> TASK DESCRIPTION
Beginning with the first line below, please restate each line exactly, down to and including the line containing "orange pot: 1 -> 2".

(Colored object listings)
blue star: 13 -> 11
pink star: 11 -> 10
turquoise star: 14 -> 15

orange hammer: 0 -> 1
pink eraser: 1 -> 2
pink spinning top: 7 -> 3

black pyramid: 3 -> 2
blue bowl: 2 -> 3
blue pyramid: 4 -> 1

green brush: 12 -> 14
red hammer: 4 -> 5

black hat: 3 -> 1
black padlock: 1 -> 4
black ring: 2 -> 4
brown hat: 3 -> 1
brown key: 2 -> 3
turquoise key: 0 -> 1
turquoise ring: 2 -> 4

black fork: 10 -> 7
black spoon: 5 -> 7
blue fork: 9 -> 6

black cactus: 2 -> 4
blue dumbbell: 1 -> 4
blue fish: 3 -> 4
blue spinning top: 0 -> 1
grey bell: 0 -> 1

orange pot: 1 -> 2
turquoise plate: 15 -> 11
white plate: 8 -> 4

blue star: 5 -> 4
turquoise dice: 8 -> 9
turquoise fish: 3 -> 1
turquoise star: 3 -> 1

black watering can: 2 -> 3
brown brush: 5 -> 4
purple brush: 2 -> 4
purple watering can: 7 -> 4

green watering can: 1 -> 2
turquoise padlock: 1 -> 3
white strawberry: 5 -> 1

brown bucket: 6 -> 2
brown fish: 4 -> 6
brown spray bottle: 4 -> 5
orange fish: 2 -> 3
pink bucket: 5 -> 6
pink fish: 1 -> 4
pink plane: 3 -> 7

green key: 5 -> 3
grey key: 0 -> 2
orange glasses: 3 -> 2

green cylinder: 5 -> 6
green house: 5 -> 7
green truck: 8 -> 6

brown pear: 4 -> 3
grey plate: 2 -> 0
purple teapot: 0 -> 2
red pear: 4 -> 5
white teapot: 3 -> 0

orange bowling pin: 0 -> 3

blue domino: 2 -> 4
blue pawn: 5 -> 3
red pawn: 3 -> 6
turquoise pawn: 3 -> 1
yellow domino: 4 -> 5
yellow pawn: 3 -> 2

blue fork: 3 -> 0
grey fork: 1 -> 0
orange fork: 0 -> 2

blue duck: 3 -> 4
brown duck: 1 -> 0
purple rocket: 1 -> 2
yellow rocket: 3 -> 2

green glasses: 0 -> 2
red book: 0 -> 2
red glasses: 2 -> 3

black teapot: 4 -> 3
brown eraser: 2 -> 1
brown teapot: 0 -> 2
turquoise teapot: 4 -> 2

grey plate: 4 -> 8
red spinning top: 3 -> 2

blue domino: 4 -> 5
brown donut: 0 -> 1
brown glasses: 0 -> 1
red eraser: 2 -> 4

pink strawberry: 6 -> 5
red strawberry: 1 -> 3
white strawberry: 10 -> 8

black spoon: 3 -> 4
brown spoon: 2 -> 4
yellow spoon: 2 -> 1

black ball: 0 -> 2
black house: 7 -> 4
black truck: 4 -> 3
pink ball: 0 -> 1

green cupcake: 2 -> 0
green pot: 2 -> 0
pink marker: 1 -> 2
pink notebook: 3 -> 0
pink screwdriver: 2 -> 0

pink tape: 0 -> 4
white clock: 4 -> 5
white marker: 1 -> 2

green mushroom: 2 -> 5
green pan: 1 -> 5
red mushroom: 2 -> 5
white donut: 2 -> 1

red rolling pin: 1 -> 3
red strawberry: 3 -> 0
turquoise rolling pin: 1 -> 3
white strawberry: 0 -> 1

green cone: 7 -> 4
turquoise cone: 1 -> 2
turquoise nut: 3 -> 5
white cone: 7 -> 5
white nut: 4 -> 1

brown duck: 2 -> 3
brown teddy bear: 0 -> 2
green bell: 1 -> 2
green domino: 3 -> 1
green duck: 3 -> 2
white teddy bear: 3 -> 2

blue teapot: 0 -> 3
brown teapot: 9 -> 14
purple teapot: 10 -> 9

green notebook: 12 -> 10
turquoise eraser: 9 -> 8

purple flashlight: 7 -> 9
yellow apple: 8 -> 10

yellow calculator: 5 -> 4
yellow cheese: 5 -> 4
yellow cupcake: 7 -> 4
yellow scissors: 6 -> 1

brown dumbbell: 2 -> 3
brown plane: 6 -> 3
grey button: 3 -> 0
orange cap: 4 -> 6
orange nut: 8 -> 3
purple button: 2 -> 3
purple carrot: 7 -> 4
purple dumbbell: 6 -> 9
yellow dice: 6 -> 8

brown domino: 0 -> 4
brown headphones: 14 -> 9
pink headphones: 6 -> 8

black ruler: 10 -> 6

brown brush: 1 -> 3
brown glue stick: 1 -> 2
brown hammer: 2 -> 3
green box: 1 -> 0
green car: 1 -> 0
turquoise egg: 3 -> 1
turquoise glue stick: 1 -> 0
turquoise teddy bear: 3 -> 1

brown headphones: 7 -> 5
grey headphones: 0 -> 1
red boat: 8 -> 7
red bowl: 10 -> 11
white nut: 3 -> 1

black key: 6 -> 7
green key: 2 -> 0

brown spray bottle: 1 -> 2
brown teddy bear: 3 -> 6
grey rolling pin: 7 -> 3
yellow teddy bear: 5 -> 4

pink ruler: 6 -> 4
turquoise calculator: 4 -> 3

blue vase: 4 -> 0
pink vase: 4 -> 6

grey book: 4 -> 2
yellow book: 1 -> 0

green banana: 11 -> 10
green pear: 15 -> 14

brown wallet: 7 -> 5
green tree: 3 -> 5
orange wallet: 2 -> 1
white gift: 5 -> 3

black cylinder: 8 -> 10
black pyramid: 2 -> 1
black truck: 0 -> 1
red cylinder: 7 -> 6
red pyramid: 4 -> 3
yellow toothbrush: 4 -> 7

> YOUR RESPONSE
blue star: 13 -> 11
pink star: 11 -> 10
turquoise star: 14 -> 15

orange hammer: 0 -> 1
pink eraser: 1 -> 2
pink spinning top: 7 -> 3

black pyramid: 3 -> 2
blue bowl: 2 -> 3
blue pyramid: 4 -> 1

green brush: 12 -> 14
red hammer: 4 -> 5

black hat: 3 -> 1
black padlock: 1 -> 4
black ring: 2 -> 4
brown hat: 3 -> 1
brown key: 2 -> 3
turquoise key: 0 -> 1
turquoise ring: 2 -> 4

black fork: 10 -> 7
black spoon: 5 -> 7
blue fork: 9 -> 6

black cactus: 2 -> 4
blue dumbbell: 1 -> 4
blue fish: 3 -> 4
blue spinning top: 0 -> 1
grey bell: 0 -> 1

orange pot: 1 -> 2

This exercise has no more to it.